» AIM OF THE EXERCISE: Give the number of lines below with "article" in them, leaving out anything else.

» GIVEN ENTRIES:
----
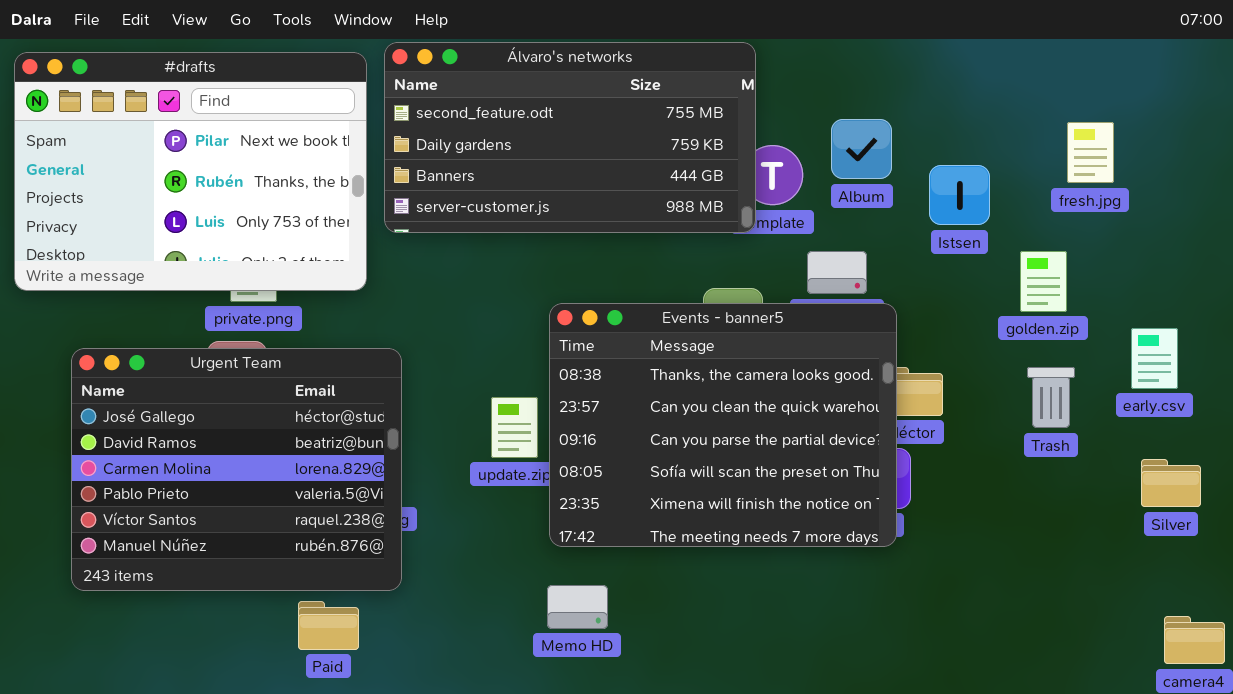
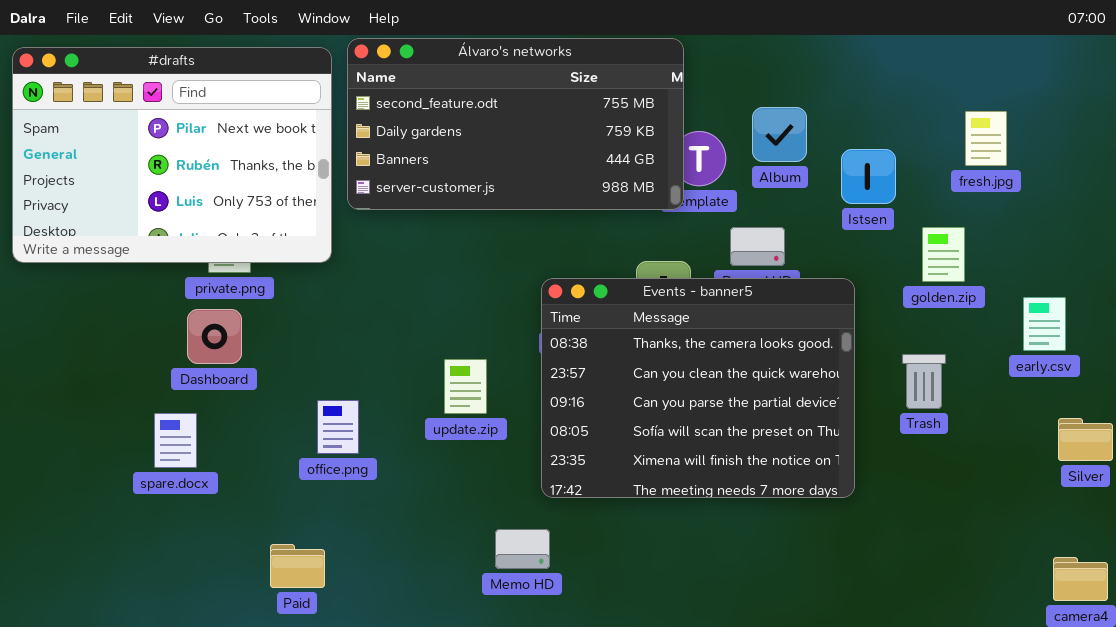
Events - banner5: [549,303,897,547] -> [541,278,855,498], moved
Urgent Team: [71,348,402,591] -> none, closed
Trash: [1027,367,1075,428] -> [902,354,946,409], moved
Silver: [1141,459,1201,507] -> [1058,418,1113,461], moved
----
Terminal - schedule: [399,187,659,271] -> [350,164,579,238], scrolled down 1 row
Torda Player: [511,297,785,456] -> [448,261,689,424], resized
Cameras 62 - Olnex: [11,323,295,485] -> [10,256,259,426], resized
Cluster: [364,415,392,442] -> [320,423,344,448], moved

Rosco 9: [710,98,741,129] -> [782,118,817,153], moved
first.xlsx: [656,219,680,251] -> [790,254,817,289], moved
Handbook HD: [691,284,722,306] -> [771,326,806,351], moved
----
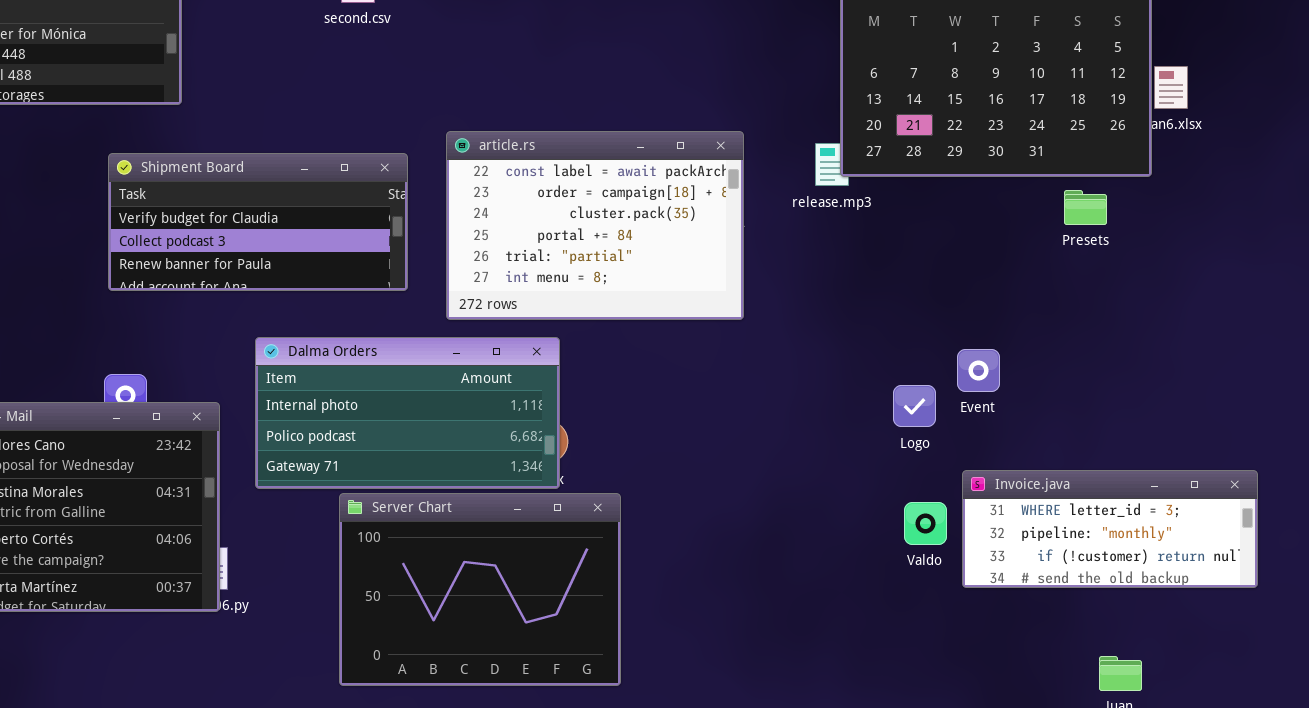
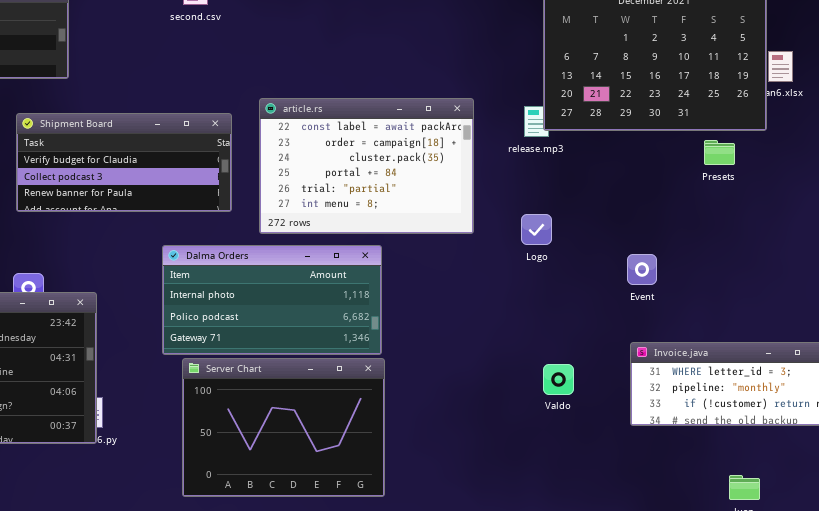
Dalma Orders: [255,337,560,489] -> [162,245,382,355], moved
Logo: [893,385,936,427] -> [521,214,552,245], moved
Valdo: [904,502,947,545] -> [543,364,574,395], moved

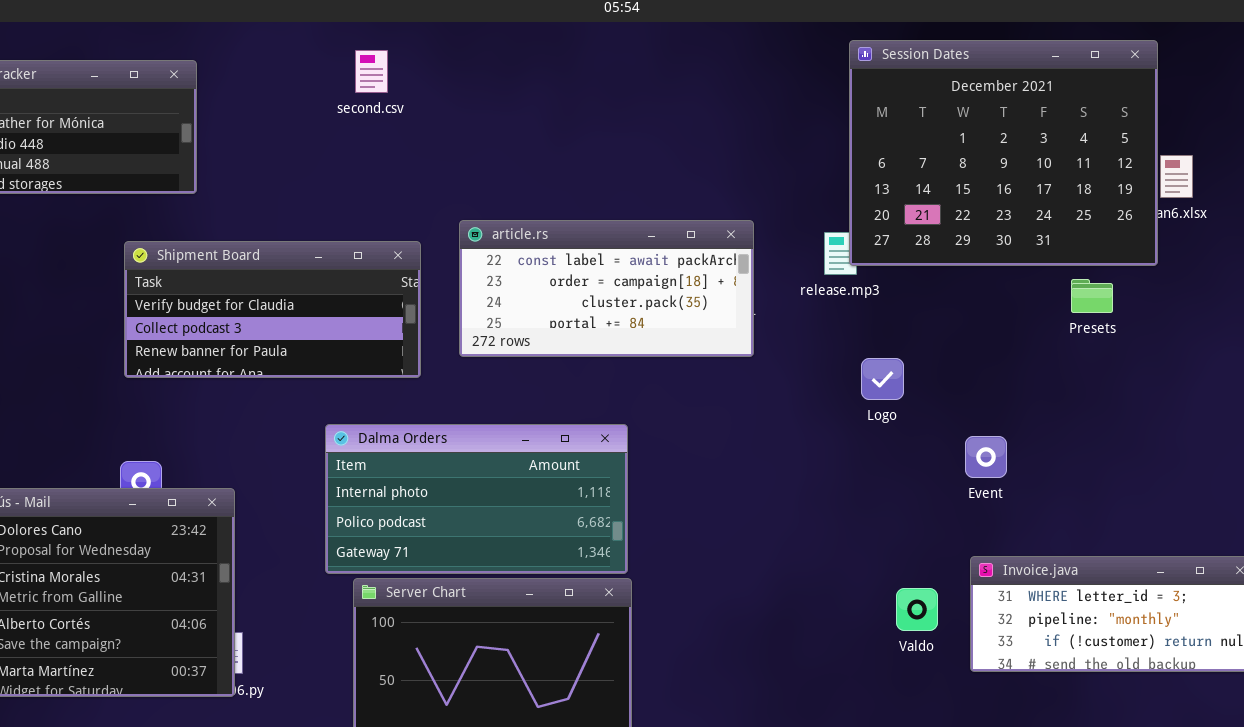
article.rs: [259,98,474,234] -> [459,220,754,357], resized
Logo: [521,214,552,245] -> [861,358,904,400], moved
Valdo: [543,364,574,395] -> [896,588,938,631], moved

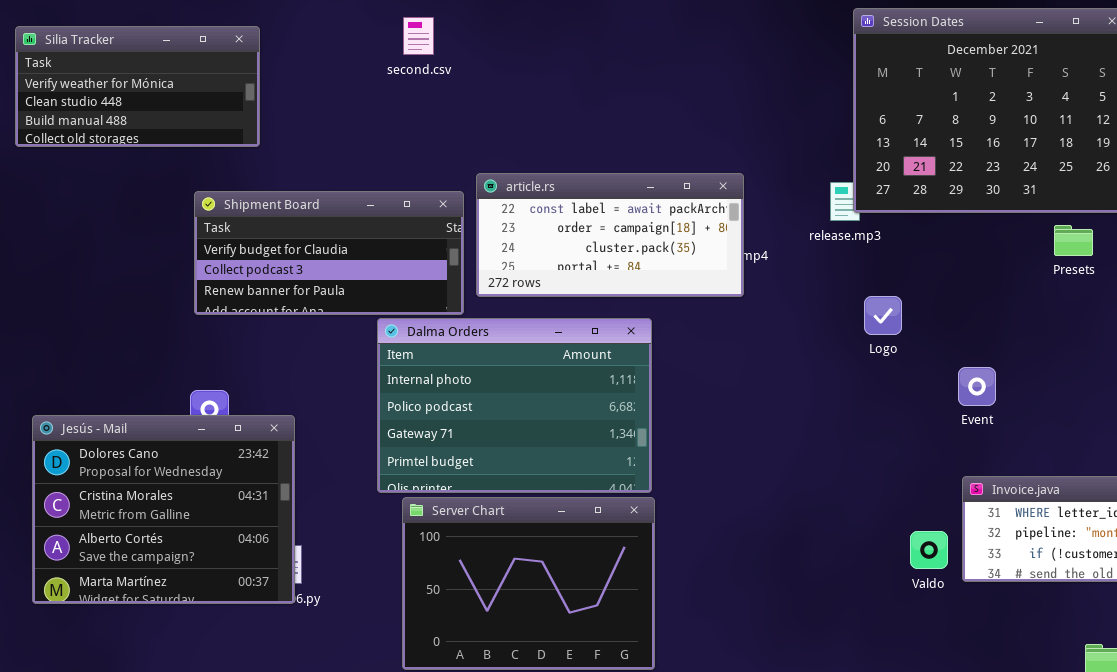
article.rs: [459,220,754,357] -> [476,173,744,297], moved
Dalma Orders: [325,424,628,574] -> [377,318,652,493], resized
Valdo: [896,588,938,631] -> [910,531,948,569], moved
----
» TASK SOLUTION: 2